How to complete this task: Repeat what the lines below say, word for word, and skip every image.

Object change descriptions
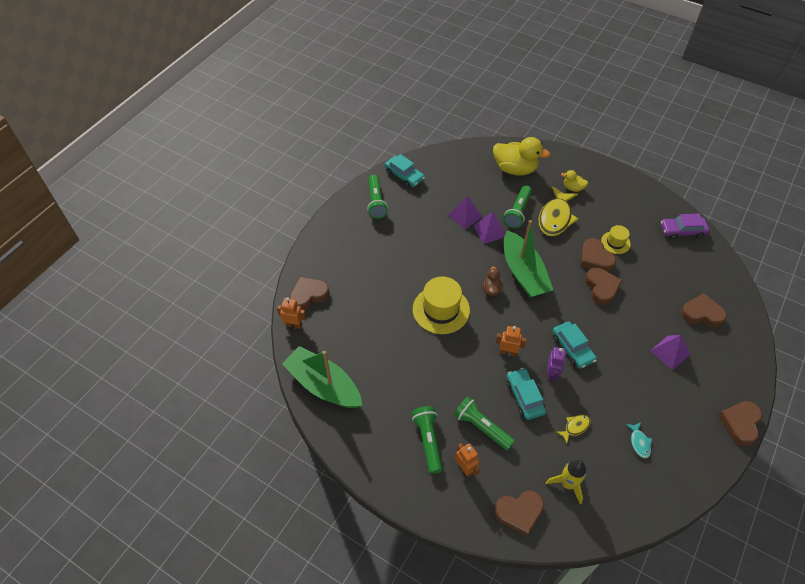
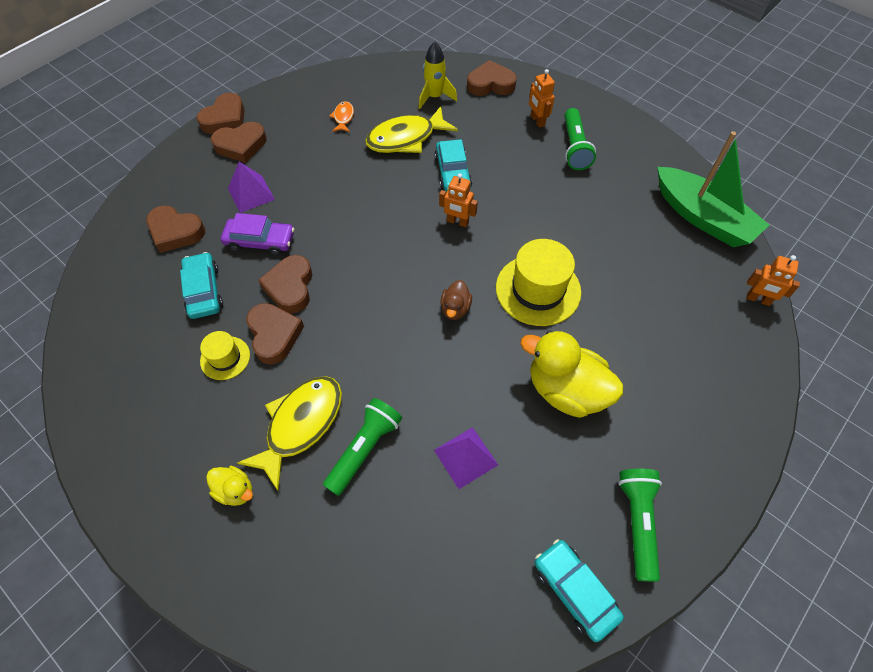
camera: 170 degrees left, 5 degrees up
(308, 295) = (744, 342): brown heart -> brown heart (241, 145)
(481, 427) = (511, 152): green flashlight -> none
(489, 231) = (429, 415): purple pyramid -> none
(515, 169) = (330, 566): yellow duck -> yellow duck (566, 390)
(523, 273) = (397, 328): green boat -> none
(551, 374) = (410, 191): purple robot -> none
(572, 348) = (371, 215): turquoise car -> turquoise car (204, 291)
(575, 427) = (406, 138): yellow fish -> yellow fish, size x2.11
(639, 443) = (343, 117): turquoise fish -> orange fish
(682, 231) = (102, 362): purple car -> purple car (260, 241)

Task response:
camera: 170 degrees left, 5 degrees up
(308, 295) = (744, 342): brown heart -> brown heart (241, 145)
(481, 427) = (511, 152): green flashlight -> none
(489, 231) = (429, 415): purple pyramid -> none
(515, 169) = (330, 566): yellow duck -> yellow duck (566, 390)
(523, 273) = (397, 328): green boat -> none
(551, 374) = (410, 191): purple robot -> none
(572, 348) = (371, 215): turquoise car -> turquoise car (204, 291)
(575, 427) = (406, 138): yellow fish -> yellow fish, size x2.11
(639, 443) = (343, 117): turquoise fish -> orange fish
(682, 231) = (102, 362): purple car -> purple car (260, 241)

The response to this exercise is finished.